Exercise: Tally the lines below that include "Orders" and give only the total.

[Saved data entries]
*****

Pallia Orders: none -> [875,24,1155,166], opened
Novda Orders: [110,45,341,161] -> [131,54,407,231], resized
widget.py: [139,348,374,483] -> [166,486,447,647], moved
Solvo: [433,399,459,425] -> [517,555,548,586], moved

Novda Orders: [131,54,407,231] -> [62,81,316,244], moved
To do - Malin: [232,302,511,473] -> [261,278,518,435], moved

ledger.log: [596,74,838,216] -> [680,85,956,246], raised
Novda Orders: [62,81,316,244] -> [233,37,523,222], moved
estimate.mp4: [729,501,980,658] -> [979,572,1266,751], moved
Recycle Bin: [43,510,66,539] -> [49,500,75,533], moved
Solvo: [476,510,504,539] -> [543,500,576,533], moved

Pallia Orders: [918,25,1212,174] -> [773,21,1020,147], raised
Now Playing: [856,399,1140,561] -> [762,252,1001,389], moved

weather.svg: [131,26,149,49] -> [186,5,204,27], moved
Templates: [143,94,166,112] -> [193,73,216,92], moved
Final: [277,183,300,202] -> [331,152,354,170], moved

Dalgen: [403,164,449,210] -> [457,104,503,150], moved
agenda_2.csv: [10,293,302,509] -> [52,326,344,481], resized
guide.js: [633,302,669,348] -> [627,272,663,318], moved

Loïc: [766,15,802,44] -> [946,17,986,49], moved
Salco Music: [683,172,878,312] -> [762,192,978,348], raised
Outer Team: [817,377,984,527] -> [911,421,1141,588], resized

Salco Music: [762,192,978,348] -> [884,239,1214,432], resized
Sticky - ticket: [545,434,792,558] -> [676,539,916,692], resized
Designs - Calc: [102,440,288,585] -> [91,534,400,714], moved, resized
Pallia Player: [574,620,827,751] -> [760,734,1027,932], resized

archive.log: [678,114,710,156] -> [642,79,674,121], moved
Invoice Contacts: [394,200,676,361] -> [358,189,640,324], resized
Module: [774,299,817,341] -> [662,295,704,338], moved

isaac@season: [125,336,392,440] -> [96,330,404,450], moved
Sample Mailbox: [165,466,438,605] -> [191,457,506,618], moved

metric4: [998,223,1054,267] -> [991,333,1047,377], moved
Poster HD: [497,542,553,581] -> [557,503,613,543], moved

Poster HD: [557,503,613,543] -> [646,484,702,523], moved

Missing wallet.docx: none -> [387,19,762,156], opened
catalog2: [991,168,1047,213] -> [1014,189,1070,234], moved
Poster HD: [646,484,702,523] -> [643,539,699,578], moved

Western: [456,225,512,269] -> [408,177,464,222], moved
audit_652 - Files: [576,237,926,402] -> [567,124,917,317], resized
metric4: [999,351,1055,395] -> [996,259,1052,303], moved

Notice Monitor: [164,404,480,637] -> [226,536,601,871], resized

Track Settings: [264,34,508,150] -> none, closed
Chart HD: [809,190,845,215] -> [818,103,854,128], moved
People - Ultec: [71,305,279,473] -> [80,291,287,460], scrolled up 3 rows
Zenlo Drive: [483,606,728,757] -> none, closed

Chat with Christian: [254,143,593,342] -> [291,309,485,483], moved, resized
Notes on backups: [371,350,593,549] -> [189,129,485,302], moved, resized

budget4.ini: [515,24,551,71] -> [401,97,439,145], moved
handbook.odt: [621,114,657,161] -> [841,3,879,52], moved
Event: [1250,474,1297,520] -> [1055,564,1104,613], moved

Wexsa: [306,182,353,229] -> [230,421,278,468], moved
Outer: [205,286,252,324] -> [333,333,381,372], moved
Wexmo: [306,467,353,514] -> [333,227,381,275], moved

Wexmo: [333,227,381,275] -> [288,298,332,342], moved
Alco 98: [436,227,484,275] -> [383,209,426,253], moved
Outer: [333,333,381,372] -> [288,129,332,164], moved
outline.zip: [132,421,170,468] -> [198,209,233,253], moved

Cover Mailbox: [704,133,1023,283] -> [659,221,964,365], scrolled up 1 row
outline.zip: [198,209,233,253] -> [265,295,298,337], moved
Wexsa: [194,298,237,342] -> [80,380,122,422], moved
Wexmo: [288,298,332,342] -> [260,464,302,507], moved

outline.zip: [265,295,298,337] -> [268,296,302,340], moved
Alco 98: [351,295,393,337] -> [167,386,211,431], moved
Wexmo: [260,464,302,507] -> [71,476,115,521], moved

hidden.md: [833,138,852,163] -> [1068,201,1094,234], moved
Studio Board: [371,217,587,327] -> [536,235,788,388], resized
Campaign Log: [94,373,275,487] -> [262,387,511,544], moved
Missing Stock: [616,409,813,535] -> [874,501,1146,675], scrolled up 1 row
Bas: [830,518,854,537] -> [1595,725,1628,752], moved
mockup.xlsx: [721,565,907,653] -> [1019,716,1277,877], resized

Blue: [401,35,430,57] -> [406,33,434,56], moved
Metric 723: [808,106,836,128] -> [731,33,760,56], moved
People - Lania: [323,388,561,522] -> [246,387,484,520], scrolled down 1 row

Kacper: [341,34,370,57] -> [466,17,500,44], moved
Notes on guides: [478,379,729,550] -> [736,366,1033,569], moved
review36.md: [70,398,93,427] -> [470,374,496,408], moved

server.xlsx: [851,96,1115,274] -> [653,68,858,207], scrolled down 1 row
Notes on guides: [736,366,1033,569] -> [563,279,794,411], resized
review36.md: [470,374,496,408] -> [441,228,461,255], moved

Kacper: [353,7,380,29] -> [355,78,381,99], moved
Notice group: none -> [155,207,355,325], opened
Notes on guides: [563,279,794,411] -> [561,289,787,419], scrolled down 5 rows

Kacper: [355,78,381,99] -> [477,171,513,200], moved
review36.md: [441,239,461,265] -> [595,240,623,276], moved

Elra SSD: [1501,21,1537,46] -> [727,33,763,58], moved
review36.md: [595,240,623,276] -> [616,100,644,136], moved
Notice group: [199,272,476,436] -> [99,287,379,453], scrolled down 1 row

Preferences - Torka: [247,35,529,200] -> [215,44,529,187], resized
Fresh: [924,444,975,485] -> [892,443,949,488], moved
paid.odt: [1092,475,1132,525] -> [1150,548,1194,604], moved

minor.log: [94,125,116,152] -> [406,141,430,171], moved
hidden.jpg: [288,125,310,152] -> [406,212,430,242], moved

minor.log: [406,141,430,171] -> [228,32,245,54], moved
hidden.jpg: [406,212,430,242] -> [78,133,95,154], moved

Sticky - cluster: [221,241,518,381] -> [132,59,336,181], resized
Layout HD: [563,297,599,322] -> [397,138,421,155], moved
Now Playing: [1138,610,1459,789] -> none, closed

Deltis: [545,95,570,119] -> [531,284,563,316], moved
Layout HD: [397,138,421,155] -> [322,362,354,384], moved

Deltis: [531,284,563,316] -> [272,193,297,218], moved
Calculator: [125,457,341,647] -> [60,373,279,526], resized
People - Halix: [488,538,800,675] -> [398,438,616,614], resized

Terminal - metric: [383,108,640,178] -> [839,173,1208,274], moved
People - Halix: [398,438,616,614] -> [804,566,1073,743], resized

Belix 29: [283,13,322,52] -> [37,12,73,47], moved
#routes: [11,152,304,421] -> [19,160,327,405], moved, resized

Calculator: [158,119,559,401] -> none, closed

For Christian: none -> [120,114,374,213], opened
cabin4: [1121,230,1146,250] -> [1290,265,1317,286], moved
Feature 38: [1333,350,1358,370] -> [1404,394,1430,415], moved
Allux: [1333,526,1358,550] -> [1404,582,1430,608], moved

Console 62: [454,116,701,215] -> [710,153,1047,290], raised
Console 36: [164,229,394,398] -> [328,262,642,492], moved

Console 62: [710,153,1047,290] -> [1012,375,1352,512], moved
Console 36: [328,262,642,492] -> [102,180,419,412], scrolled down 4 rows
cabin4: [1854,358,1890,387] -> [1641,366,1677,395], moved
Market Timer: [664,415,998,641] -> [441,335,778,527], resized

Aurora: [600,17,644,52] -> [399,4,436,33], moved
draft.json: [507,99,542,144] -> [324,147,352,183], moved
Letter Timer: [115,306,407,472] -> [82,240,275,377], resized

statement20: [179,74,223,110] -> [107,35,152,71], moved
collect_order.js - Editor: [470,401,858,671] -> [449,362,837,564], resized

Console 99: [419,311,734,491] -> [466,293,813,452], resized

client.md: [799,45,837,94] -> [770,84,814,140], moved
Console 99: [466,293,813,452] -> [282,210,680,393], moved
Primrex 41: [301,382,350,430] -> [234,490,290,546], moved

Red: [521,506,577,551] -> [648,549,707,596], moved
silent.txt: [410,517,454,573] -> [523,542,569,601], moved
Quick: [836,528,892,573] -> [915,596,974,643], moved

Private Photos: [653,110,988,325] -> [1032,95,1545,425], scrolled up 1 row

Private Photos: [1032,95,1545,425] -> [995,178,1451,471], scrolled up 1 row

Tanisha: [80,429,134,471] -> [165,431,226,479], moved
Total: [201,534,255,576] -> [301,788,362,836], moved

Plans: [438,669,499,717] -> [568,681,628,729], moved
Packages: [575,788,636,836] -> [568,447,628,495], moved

*****

Result for this exercise: 5